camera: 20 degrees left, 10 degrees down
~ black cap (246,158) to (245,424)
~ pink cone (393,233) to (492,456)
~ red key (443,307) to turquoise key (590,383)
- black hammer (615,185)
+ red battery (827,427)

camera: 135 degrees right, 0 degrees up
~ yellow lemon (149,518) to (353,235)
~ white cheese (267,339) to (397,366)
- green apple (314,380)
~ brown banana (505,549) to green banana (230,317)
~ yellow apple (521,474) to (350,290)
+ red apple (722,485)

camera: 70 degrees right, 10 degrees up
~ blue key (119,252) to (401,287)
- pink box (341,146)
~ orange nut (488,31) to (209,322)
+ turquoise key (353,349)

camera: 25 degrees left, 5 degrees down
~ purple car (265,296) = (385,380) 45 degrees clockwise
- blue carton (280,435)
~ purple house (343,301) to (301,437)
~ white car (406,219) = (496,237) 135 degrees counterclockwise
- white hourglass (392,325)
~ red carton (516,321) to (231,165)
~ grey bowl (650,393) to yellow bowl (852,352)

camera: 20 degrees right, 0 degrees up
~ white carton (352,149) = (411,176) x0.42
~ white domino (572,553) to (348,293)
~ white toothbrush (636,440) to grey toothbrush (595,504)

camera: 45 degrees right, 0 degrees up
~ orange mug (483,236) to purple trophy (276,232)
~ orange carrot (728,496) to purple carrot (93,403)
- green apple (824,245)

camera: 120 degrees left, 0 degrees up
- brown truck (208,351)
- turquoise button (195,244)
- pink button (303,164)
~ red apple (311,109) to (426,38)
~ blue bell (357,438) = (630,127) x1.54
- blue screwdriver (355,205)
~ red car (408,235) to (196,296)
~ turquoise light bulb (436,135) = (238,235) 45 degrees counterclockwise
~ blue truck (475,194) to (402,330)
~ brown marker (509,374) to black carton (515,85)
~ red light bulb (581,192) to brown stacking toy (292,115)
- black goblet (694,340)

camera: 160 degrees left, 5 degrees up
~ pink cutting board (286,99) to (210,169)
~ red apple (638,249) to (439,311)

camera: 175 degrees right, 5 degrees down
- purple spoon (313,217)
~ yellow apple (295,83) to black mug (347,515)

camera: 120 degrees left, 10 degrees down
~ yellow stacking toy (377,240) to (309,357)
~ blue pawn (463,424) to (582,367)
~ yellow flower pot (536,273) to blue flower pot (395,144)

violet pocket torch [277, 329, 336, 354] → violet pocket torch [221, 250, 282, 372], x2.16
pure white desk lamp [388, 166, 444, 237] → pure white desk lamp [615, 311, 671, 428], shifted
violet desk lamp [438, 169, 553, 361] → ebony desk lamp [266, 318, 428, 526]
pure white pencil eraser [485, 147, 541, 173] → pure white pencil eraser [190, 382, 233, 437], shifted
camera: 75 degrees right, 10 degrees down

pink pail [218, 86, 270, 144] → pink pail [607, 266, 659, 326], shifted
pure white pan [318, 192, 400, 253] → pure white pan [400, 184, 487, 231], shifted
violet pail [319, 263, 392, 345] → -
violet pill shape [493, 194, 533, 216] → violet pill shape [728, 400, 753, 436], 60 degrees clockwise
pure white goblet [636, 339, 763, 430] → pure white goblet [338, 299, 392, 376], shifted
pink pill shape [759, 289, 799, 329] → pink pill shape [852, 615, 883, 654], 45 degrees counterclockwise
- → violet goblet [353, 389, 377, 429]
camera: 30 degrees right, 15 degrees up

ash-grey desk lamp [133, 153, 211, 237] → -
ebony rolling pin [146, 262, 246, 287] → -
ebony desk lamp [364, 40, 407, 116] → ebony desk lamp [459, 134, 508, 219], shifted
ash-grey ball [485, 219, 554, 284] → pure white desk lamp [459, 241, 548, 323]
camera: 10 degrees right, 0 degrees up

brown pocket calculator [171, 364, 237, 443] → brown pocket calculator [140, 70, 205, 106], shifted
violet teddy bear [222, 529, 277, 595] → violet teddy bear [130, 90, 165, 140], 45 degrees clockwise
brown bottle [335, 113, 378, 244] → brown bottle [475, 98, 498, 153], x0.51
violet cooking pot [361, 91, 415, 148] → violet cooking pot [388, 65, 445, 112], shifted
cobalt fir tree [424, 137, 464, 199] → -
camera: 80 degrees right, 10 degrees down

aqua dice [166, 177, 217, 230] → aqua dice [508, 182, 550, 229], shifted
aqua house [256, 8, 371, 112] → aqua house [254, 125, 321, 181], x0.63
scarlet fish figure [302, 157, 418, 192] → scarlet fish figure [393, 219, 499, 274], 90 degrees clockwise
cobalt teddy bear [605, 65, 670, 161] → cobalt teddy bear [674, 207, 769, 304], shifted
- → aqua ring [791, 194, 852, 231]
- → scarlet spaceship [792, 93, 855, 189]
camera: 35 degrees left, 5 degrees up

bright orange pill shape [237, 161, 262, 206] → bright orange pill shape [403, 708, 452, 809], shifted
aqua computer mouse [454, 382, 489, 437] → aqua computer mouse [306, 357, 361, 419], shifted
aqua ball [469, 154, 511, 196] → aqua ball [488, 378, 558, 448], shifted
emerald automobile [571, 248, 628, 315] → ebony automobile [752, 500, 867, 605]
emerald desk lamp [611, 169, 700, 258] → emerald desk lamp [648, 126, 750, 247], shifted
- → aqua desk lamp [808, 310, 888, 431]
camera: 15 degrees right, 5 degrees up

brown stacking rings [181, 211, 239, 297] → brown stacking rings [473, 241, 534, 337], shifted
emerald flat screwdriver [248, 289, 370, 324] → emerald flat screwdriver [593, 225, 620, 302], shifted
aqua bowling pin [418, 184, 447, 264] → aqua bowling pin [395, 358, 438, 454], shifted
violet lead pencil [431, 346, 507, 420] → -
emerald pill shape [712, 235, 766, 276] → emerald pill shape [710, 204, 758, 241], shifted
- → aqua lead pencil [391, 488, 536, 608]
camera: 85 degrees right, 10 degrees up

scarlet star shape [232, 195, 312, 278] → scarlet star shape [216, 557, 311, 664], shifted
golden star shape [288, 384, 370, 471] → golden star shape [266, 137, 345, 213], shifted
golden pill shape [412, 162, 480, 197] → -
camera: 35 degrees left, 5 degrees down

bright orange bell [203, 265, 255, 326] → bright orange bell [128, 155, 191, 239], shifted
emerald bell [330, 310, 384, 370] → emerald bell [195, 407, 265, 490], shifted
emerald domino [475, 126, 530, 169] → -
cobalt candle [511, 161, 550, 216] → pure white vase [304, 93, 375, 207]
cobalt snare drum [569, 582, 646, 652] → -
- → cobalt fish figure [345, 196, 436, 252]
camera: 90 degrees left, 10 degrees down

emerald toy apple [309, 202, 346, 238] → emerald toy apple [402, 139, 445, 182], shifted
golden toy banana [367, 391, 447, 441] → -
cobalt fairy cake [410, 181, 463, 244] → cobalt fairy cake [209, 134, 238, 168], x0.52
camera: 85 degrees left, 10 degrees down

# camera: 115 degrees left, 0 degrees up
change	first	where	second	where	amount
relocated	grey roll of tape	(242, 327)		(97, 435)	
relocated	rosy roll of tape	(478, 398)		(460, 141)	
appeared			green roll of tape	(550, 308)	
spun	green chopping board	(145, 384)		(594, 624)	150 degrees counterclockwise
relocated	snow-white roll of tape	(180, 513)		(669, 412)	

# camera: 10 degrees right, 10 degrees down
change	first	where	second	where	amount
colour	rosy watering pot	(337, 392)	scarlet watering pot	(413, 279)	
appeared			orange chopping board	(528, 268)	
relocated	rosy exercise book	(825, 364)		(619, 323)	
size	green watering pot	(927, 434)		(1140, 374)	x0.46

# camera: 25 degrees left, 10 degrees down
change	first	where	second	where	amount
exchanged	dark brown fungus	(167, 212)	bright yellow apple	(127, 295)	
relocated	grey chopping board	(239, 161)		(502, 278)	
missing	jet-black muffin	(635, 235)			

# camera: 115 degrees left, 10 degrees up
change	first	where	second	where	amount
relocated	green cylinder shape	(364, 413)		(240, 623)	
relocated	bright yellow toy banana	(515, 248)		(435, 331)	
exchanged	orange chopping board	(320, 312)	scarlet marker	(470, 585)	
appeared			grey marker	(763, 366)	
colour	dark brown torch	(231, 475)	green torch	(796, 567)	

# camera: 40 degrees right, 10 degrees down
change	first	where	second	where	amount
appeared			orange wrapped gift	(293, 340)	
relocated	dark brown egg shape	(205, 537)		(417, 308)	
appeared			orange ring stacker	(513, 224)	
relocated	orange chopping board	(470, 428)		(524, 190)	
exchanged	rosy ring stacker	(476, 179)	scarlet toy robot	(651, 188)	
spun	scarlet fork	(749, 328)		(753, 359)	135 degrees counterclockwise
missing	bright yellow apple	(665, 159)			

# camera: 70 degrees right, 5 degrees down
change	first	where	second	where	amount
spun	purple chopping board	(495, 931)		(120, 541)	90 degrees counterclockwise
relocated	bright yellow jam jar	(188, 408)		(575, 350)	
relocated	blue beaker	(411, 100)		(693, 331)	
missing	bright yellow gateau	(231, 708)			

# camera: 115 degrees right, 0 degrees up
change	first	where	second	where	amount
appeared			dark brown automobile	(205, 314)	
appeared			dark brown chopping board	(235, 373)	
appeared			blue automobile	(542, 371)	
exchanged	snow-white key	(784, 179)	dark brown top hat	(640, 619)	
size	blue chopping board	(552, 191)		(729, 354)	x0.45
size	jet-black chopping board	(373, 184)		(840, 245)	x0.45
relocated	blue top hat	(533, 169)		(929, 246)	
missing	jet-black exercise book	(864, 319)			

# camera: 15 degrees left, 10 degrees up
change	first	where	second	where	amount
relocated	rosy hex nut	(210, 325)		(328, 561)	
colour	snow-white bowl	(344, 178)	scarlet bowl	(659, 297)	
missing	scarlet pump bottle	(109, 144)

################

> _Exercise prompt_
The response must consist solely of the lines from the first line of the entries through the line containing "- black hammer (615,185)", repeated exactly.

> _Solution_
camera: 20 degrees left, 10 degrees down
~ black cap (246,158) to (245,424)
~ pink cone (393,233) to (492,456)
~ red key (443,307) to turquoise key (590,383)
- black hammer (615,185)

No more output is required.